YOUR OBJECTIVE:
Determine how many lines of the listing below include the string "black". Output the number and nothing more.

(INPUT DATA)

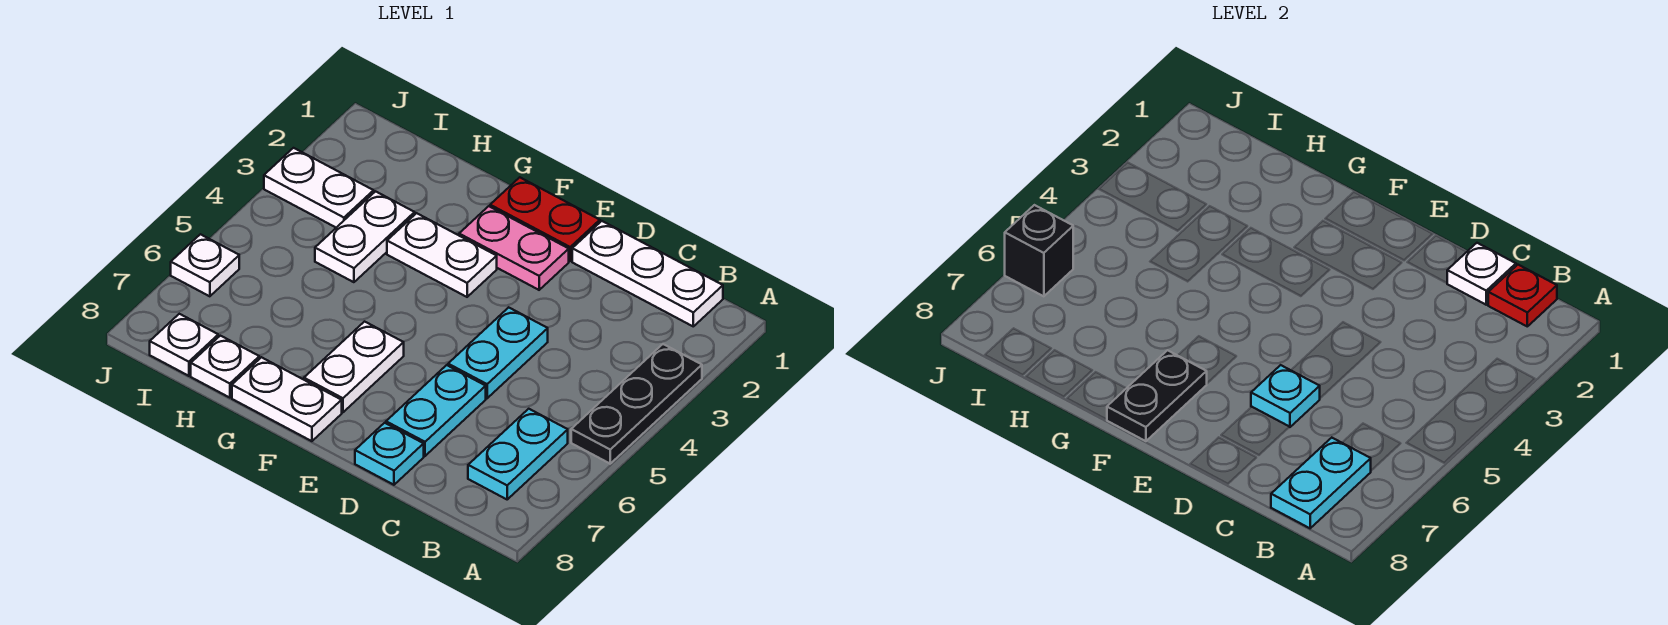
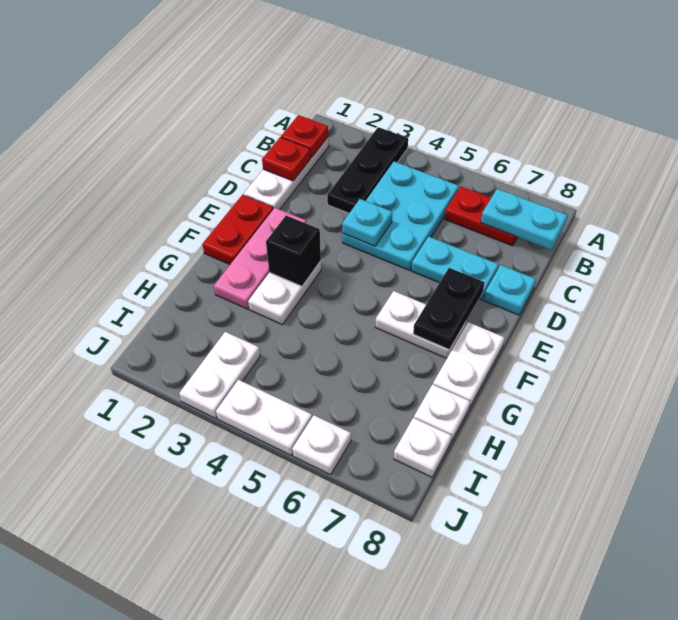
black 1x3 plate [571,344,702,464] -> black 1x3 plate turned to [327,127,408,213]
cyan 1x2 plate [468,409,568,499] -> red 1x2 plate [445,187,518,246]
white 1x1 plate [1447,243,1516,305] -> red 1x1 plate [262,137,311,181]
cyan 1x2 plate [448,307,548,398] -> cyan 2x3 plate [342,162,459,270]
cyan 1x1 plate [1251,365,1320,427] -> cyan 1x1 plate moved to [342,199,392,246]
pink 1x2 plate [459,206,569,290] -> pink 1x3 plate [214,208,306,309]
black 1x2 plate [1107,350,1207,441] -> black 1x2 plate turned to [413,268,484,350]
white 1x2 plate [315,191,415,282] -> white 1x2 plate moved to [216,380,312,455]
black 1x1 brick [1005,205,1073,296] -> black 1x1 brick moved to [266,216,321,286]

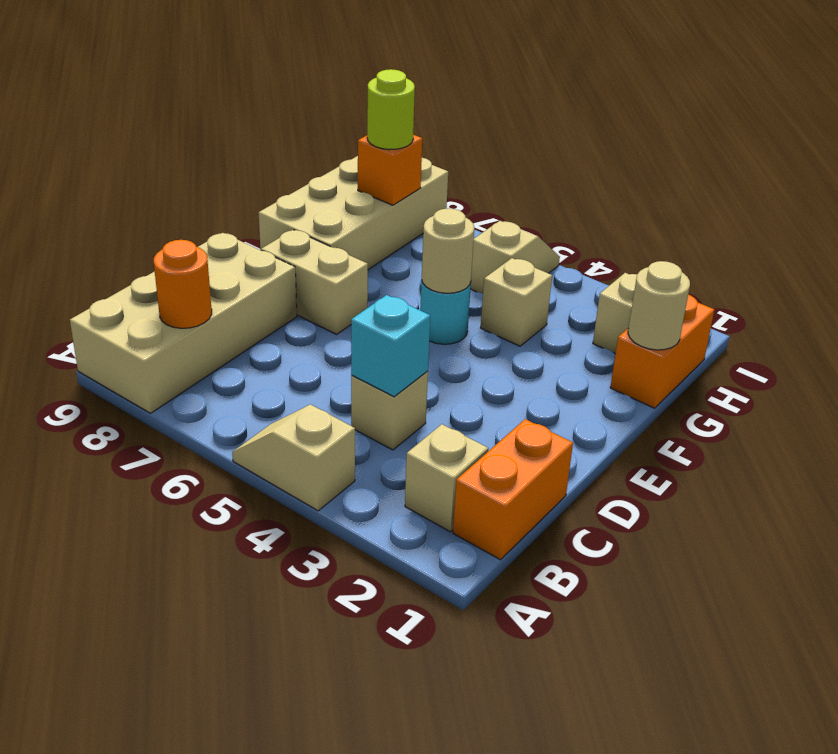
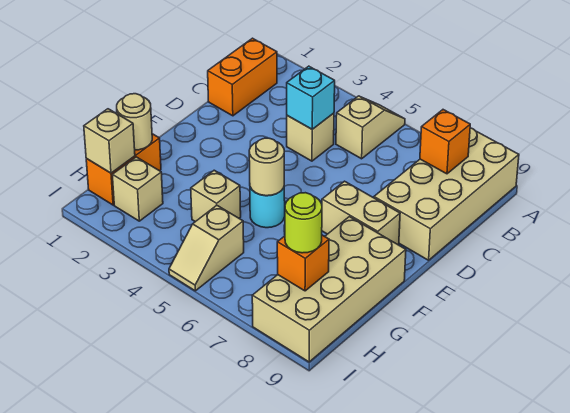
tan 1x2 slope [232,404,355,511] -> tan 1x2 slope turned to [336,96,405,159]
tan 1x1 brick [405,424,488,532] -> tan 1x1 brick moved to [84,109,135,173]
orange 1x1 round brick [154,240,212,328] -> orange 1x1 brick [420,110,470,174]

(End INPUT DATA)

EXERCISE RESPONSE:
3